---- DATA IN THIS EXERCISE

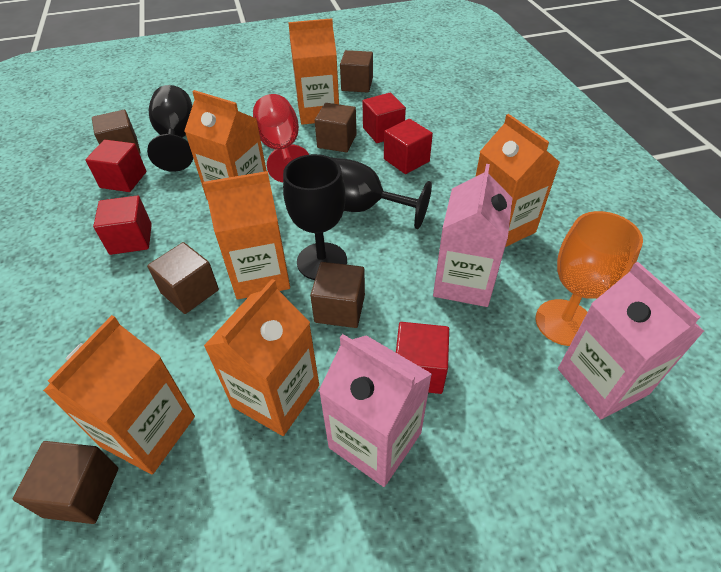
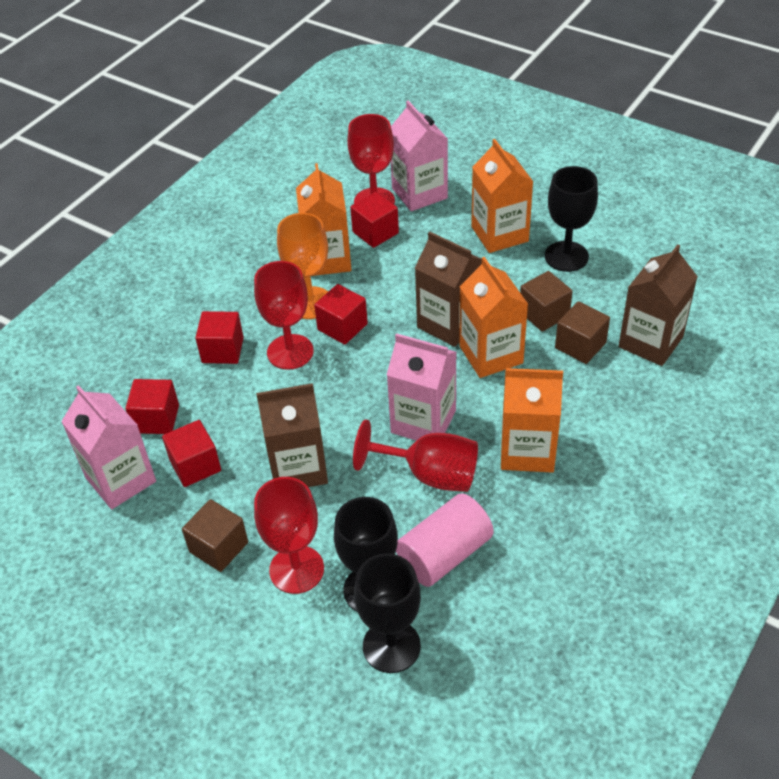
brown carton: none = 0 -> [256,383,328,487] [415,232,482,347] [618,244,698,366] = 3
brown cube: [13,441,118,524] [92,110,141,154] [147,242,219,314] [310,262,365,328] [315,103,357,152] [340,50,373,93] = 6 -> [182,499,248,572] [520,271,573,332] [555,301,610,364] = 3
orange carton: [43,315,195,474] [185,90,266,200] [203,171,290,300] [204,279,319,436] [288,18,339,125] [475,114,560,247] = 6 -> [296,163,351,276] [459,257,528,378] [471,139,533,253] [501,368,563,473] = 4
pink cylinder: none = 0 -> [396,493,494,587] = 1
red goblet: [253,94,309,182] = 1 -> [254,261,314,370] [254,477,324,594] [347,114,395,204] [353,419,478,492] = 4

--------
---- DATA IN THIS EXERCISE

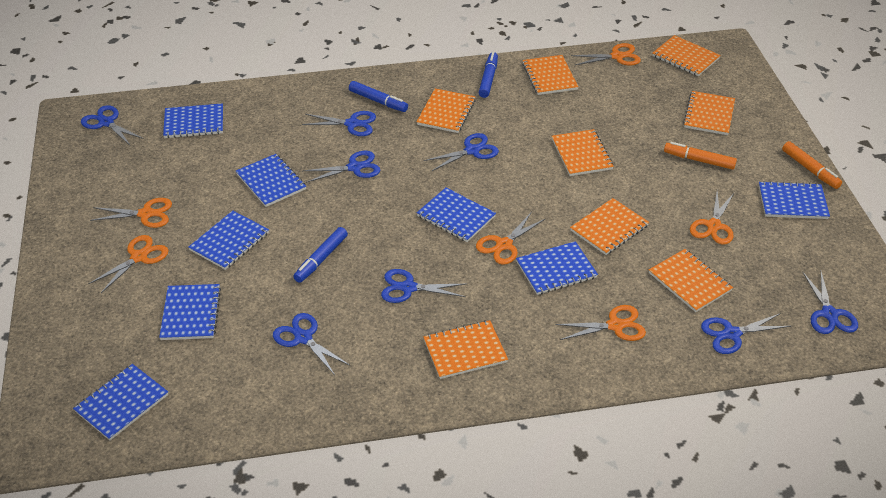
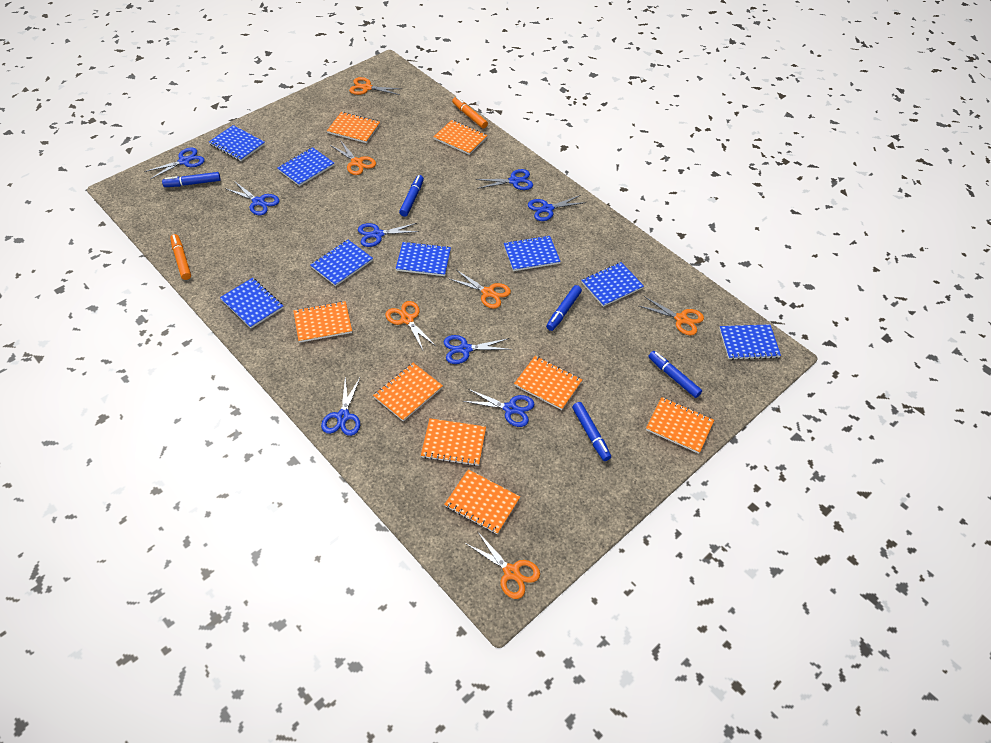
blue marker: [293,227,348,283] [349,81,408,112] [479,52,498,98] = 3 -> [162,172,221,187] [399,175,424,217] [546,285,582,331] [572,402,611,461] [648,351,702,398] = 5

--------

**EXERCISE OBJECTIVE:**
Copy exactly the stretch of data above from the line with "brown cube: [13,441,118,524]" through the line with "red goblet: [253,94,309,182]", and omit all other lines.

**EXPECTED ANSWER:**
brown cube: [13,441,118,524] [92,110,141,154] [147,242,219,314] [310,262,365,328] [315,103,357,152] [340,50,373,93] = 6 -> [182,499,248,572] [520,271,573,332] [555,301,610,364] = 3
orange carton: [43,315,195,474] [185,90,266,200] [203,171,290,300] [204,279,319,436] [288,18,339,125] [475,114,560,247] = 6 -> [296,163,351,276] [459,257,528,378] [471,139,533,253] [501,368,563,473] = 4
pink cylinder: none = 0 -> [396,493,494,587] = 1
red goblet: [253,94,309,182] = 1 -> [254,261,314,370] [254,477,324,594] [347,114,395,204] [353,419,478,492] = 4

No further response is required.